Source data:
- - - -

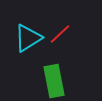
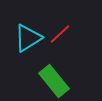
green rectangle: rotated 28 degrees counterclockwise
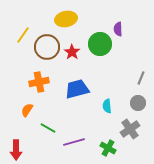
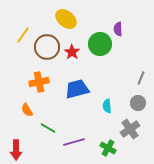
yellow ellipse: rotated 50 degrees clockwise
orange semicircle: rotated 64 degrees counterclockwise
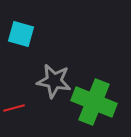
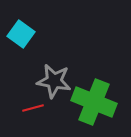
cyan square: rotated 20 degrees clockwise
red line: moved 19 px right
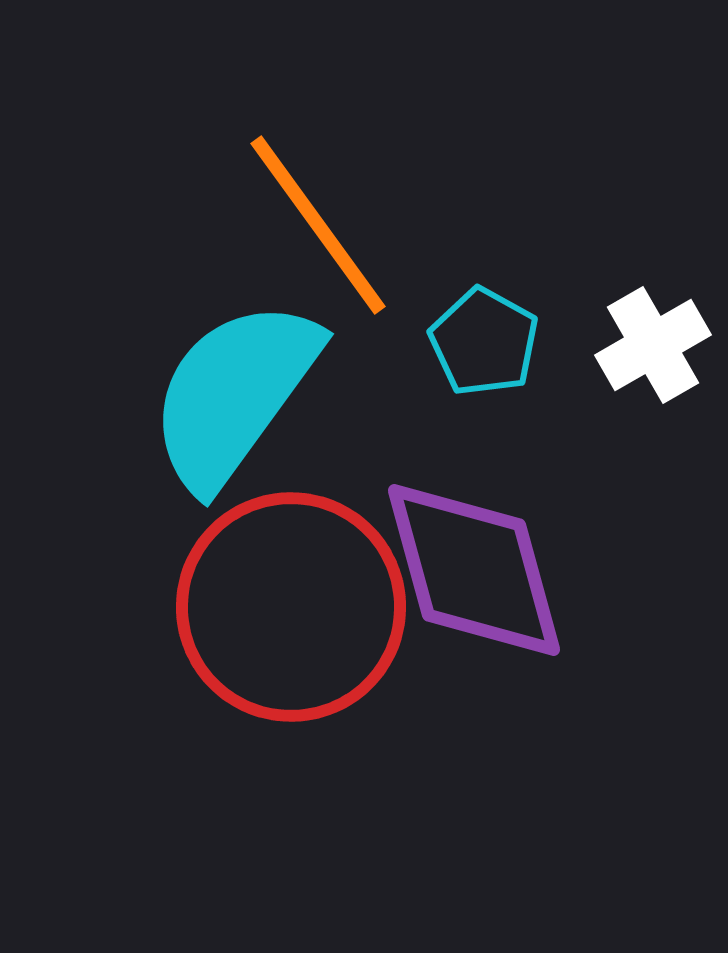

- - - -

Print each record exactly as it stands, omitting the pictures.

green rectangle: rotated 28 degrees counterclockwise
yellow ellipse: rotated 50 degrees clockwise
orange semicircle: rotated 64 degrees counterclockwise
cyan square: rotated 20 degrees clockwise
red line: moved 19 px right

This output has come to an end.